Difference listings
====

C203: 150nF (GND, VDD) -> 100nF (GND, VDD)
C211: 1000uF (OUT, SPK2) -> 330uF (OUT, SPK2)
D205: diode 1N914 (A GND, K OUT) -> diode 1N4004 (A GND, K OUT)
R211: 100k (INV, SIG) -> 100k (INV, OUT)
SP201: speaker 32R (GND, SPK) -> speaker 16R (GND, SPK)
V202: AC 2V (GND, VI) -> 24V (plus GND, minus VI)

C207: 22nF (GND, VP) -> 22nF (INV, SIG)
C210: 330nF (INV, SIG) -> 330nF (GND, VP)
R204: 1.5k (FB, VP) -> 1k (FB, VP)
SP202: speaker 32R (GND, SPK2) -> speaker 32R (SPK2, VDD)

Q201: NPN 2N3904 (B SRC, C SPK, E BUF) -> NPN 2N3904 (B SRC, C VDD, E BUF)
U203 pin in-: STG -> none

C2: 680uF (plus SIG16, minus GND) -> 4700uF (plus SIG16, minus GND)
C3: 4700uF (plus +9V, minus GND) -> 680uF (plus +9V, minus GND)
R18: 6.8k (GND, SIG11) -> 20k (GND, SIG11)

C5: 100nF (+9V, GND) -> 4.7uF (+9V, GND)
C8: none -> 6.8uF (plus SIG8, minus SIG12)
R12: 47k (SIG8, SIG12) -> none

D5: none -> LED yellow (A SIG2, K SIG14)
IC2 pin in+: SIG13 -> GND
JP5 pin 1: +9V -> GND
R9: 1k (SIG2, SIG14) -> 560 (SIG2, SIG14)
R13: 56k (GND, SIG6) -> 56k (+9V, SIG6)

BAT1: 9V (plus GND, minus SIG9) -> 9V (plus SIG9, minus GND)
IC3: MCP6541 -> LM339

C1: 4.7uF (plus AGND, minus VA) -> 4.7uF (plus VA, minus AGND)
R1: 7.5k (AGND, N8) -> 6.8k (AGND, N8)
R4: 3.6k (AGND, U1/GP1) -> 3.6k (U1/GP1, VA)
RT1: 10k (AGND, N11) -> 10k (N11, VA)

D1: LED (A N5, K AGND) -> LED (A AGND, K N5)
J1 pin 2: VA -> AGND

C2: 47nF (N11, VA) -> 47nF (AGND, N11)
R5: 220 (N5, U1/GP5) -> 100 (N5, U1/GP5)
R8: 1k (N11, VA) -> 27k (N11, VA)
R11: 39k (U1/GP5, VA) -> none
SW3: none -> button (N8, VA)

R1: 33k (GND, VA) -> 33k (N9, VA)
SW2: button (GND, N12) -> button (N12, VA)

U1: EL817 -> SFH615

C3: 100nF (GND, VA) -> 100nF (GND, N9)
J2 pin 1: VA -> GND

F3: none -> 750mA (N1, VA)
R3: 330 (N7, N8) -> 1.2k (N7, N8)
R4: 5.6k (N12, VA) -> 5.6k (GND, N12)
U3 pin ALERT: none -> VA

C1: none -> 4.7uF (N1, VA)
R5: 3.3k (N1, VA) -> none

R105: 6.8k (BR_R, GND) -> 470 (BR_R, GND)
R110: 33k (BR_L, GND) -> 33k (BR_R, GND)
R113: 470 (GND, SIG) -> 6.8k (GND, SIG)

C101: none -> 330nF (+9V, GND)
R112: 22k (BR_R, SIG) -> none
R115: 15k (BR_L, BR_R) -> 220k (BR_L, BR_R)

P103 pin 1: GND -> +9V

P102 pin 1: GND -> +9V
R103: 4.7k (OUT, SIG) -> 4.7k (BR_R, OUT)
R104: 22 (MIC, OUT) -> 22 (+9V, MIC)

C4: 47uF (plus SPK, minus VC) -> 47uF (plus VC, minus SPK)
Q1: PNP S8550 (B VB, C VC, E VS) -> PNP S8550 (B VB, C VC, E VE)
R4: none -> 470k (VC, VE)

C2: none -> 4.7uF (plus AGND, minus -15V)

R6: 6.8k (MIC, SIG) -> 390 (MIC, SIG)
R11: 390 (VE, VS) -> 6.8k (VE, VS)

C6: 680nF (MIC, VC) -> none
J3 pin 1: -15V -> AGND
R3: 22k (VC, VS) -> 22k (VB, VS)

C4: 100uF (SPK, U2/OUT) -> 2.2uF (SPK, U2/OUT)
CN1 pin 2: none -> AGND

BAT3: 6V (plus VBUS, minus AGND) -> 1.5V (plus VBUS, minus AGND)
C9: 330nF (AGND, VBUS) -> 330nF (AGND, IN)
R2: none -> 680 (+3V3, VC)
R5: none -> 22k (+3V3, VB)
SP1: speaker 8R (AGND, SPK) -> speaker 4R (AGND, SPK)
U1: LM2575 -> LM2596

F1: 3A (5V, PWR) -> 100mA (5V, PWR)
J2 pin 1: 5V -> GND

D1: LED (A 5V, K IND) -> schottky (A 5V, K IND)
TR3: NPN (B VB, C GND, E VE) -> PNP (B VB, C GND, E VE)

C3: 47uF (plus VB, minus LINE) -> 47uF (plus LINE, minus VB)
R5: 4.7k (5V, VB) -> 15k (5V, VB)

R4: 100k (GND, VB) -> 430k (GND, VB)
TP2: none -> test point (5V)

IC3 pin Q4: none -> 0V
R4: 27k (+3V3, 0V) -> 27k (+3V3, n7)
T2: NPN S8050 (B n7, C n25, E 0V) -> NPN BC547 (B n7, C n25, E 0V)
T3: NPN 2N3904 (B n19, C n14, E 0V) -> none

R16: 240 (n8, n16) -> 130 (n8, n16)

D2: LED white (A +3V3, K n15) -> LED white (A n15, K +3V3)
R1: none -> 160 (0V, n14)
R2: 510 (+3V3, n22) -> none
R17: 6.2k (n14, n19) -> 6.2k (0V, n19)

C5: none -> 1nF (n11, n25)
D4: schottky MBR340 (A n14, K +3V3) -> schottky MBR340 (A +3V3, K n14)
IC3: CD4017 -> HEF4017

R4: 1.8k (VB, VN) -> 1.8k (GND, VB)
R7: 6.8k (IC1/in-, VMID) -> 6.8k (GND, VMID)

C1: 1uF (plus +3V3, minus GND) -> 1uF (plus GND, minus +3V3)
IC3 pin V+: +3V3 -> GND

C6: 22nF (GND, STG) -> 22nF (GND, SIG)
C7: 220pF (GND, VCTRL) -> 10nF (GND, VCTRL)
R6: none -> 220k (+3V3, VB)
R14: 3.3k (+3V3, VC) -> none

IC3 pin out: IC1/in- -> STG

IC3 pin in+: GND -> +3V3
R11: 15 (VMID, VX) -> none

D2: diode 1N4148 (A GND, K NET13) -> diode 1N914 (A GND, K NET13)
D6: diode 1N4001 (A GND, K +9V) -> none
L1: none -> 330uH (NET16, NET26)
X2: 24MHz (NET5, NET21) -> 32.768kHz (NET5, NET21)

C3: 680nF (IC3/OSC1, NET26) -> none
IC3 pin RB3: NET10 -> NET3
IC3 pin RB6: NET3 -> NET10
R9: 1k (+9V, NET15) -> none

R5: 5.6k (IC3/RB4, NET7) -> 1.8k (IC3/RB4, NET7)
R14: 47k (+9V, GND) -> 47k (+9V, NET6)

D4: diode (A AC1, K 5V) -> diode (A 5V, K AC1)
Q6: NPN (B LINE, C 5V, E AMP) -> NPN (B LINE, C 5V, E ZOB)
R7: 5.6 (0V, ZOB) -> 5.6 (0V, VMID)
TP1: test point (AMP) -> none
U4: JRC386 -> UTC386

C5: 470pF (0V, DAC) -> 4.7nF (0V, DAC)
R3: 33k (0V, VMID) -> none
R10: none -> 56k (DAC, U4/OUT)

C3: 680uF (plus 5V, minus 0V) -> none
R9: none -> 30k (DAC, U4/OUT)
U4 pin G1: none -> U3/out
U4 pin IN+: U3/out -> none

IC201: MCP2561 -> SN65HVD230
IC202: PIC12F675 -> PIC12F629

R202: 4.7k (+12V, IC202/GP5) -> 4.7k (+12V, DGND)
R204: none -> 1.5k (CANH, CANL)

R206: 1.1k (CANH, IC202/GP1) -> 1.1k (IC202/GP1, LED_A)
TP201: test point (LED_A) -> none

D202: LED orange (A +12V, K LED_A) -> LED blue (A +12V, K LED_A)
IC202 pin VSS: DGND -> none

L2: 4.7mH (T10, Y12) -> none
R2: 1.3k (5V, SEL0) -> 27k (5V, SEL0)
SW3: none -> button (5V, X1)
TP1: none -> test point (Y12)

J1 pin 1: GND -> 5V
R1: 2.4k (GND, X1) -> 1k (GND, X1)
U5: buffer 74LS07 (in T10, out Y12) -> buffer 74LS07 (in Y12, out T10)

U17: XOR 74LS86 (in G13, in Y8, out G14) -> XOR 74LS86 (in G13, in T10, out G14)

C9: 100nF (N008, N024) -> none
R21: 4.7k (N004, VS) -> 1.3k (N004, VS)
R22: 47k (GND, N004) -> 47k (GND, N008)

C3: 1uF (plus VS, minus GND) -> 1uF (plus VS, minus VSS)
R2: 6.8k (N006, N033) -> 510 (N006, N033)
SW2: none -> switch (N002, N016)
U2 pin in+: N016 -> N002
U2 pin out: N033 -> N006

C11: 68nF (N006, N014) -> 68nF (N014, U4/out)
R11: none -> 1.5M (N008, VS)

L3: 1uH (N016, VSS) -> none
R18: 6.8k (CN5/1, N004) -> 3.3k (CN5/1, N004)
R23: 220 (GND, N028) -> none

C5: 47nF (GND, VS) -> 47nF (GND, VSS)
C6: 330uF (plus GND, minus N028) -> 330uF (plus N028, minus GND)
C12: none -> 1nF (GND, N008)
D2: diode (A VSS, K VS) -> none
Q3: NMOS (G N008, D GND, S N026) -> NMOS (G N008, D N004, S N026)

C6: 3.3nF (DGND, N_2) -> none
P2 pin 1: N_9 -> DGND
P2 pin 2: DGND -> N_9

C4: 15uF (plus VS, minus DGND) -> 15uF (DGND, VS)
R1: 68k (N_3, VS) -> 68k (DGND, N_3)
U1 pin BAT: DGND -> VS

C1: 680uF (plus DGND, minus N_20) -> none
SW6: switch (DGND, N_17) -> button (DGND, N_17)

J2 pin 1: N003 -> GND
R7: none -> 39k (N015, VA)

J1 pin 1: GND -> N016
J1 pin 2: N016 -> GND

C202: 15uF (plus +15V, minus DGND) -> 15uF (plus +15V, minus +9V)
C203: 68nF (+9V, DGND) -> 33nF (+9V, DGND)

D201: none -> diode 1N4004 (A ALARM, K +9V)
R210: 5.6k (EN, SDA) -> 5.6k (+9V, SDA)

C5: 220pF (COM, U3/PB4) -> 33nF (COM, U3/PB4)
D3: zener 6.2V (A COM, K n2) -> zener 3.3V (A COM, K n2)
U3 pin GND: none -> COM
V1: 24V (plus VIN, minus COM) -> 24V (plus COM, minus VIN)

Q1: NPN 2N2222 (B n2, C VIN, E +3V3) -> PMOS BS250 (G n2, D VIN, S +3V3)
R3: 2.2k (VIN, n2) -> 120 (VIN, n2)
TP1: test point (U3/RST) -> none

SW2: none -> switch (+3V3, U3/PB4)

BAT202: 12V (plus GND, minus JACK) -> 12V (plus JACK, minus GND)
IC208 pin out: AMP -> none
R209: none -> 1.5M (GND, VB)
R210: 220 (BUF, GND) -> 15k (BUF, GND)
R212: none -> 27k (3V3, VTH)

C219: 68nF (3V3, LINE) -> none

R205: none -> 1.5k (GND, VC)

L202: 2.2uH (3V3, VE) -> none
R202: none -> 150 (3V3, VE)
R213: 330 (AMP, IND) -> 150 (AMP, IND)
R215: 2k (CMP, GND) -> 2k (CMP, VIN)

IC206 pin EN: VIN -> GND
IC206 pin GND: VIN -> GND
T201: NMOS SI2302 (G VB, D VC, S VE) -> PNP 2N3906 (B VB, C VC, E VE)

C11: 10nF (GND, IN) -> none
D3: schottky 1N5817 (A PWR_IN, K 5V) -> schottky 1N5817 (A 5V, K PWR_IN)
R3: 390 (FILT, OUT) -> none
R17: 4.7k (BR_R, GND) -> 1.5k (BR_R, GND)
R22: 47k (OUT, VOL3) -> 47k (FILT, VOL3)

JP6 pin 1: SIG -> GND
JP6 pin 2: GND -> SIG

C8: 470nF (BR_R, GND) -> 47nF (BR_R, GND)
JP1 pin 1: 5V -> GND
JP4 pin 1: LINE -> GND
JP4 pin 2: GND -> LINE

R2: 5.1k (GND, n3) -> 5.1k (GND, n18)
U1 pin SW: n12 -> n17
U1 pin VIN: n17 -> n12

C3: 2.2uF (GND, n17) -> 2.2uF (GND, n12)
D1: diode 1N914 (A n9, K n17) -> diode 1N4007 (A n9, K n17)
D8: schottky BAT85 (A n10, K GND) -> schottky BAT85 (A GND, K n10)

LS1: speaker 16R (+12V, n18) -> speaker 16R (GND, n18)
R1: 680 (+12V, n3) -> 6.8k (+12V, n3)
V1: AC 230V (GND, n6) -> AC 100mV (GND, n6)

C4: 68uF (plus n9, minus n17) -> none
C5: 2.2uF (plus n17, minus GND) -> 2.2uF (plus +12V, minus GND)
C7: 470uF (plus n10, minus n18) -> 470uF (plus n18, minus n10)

====

Search term "diode": return each line of the data that contains it.

▸ Exercise output
D205: diode 1N914 (A GND, K OUT) -> diode 1N4004 (A GND, K OUT)
D2: diode 1N4148 (A GND, K NET13) -> diode 1N914 (A GND, K NET13)
D6: diode 1N4001 (A GND, K +9V) -> none
D4: diode (A AC1, K 5V) -> diode (A 5V, K AC1)
D2: diode (A VSS, K VS) -> none
D201: none -> diode 1N4004 (A ALARM, K +9V)
D1: diode 1N914 (A n9, K n17) -> diode 1N4007 (A n9, K n17)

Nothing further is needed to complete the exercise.